[RECORDS PROVIDED]
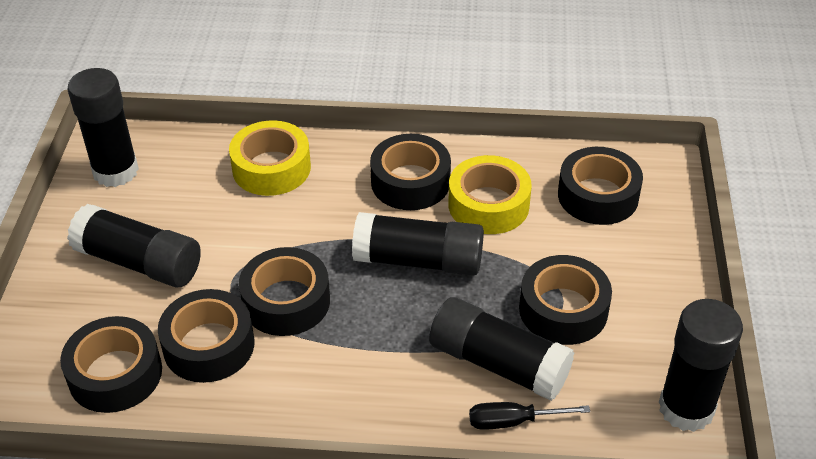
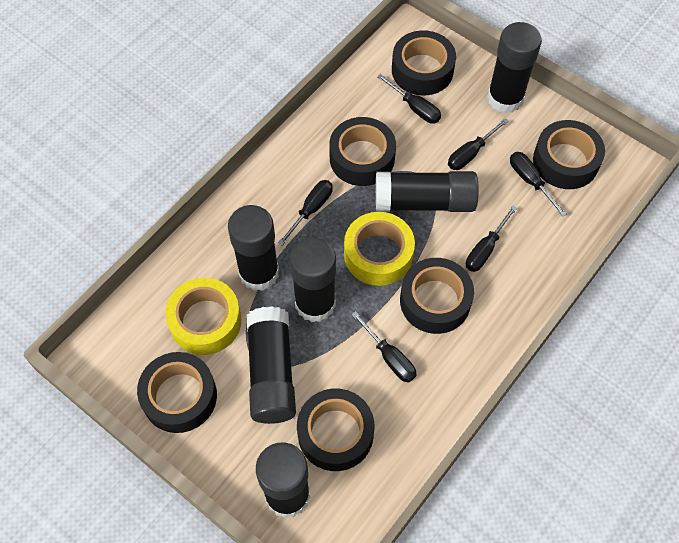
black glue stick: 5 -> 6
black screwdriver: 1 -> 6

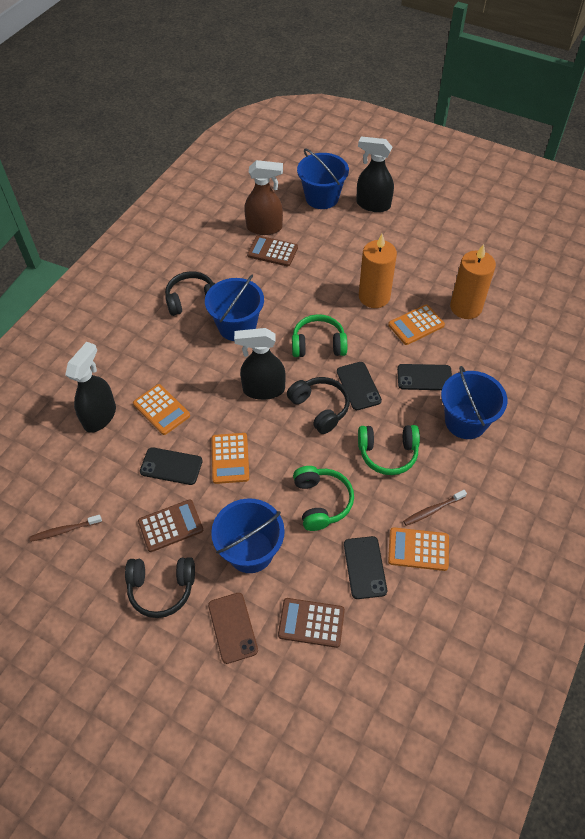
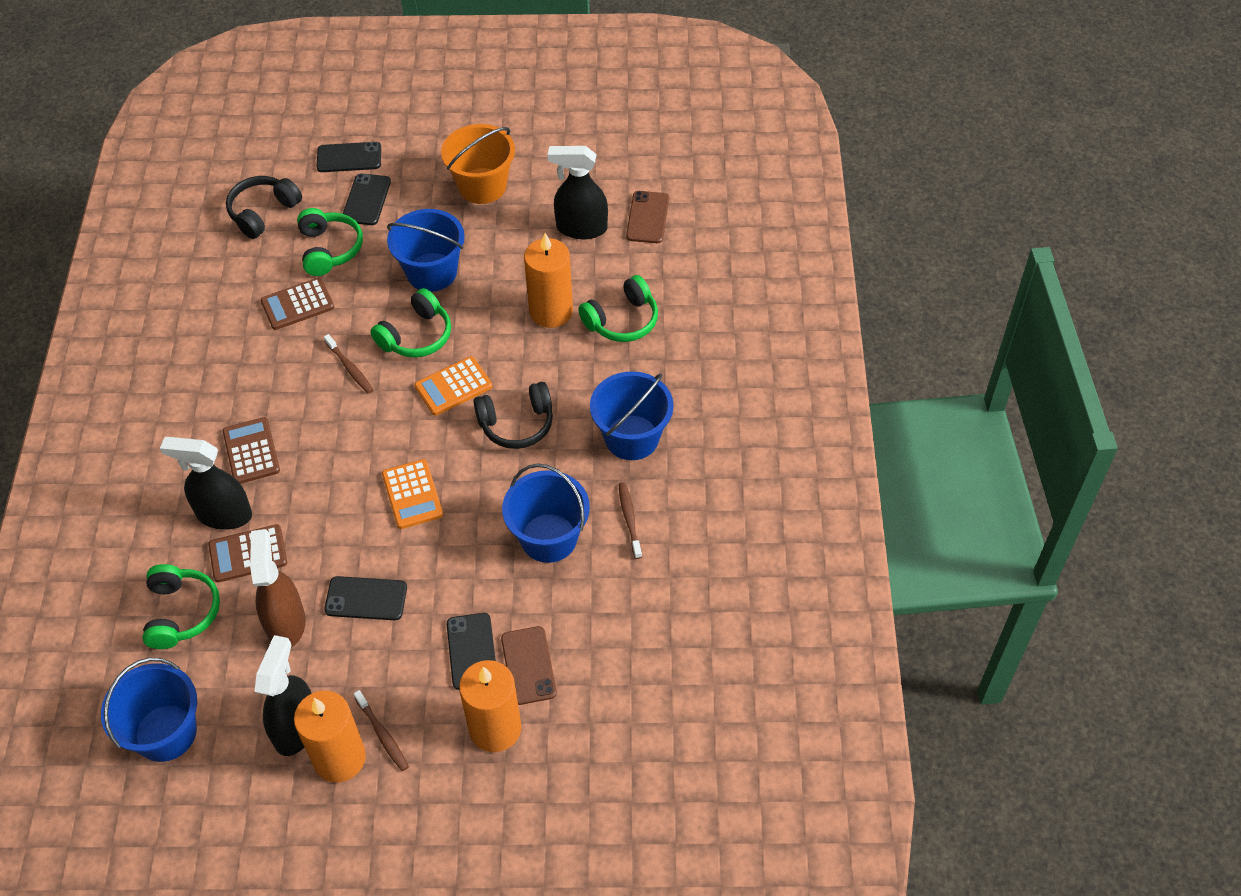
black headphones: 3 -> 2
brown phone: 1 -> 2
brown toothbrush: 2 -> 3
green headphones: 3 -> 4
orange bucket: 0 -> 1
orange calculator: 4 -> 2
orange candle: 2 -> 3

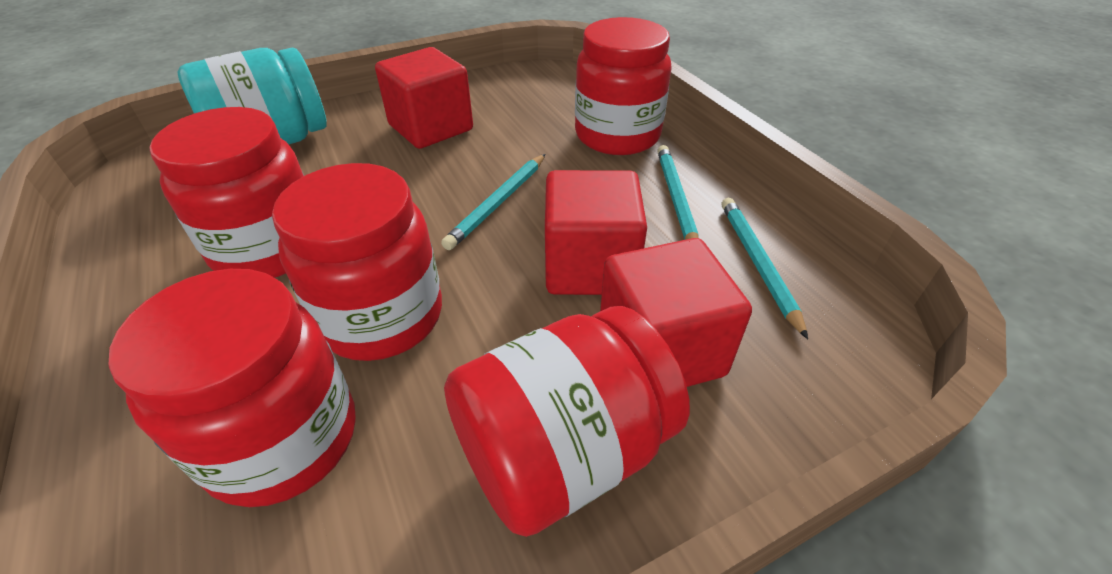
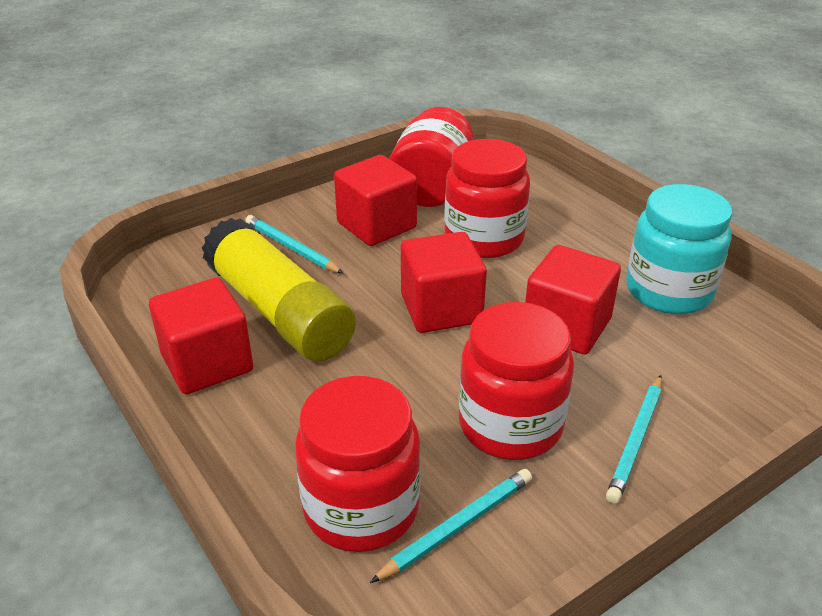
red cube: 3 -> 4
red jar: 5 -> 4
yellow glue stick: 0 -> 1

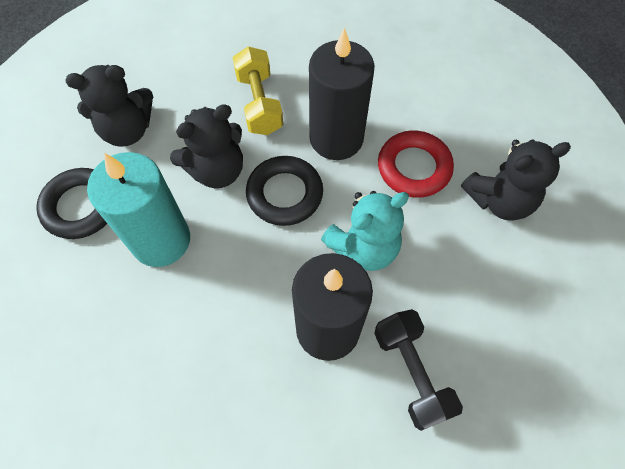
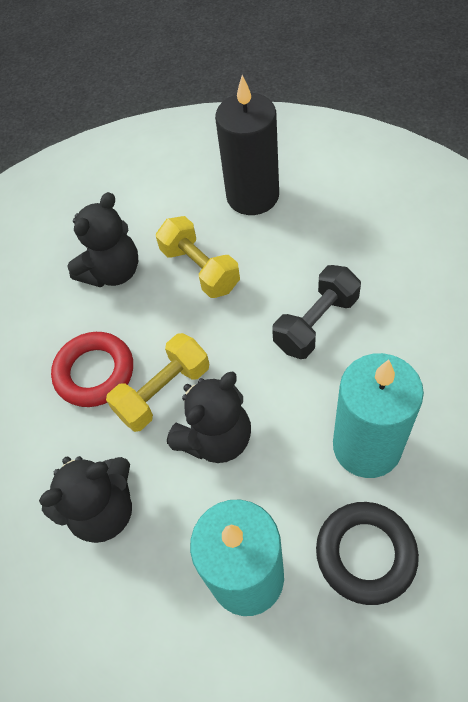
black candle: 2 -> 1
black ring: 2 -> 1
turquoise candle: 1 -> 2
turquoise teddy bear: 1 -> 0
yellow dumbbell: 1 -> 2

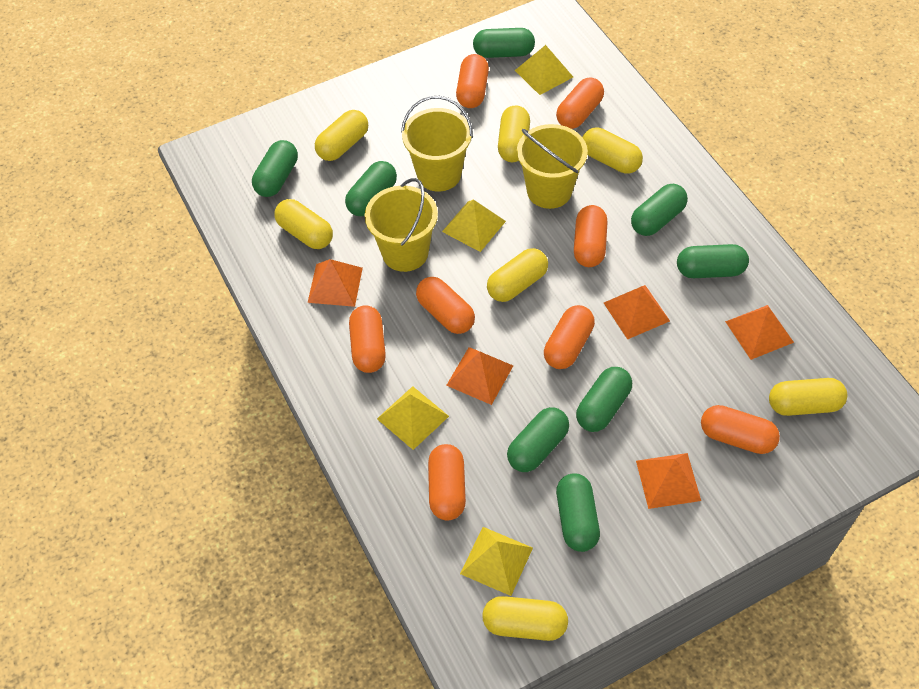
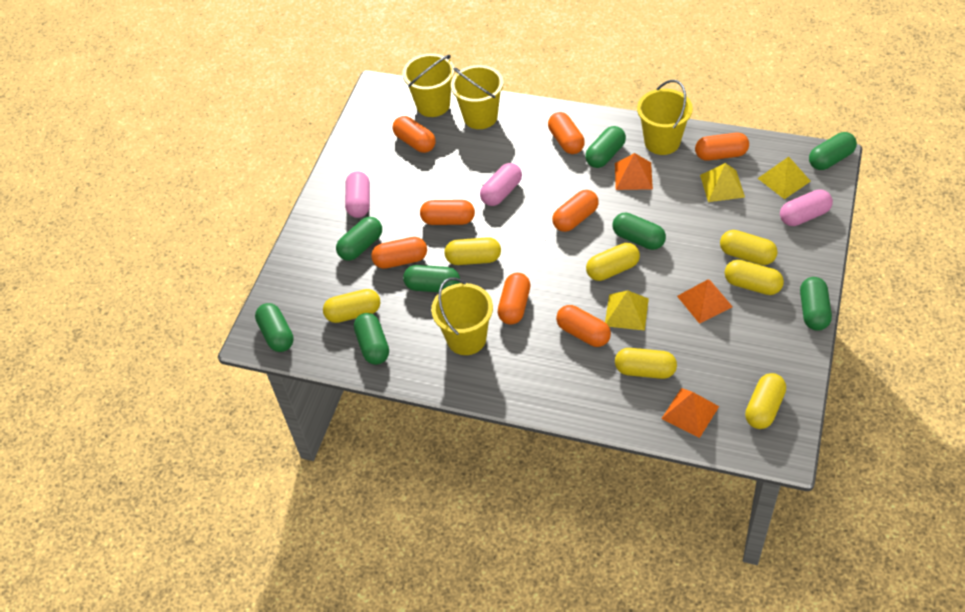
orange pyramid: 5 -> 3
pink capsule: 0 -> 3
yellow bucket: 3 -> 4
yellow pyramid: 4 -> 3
[/RECORDS PROVIDED]
WHAT THE TASK REQUIRES:
Every line in the records above that contains the word "headphones" should be copied out.

SOLUTION TO THIS PROBLEM:
black headphones: 3 -> 2
green headphones: 3 -> 4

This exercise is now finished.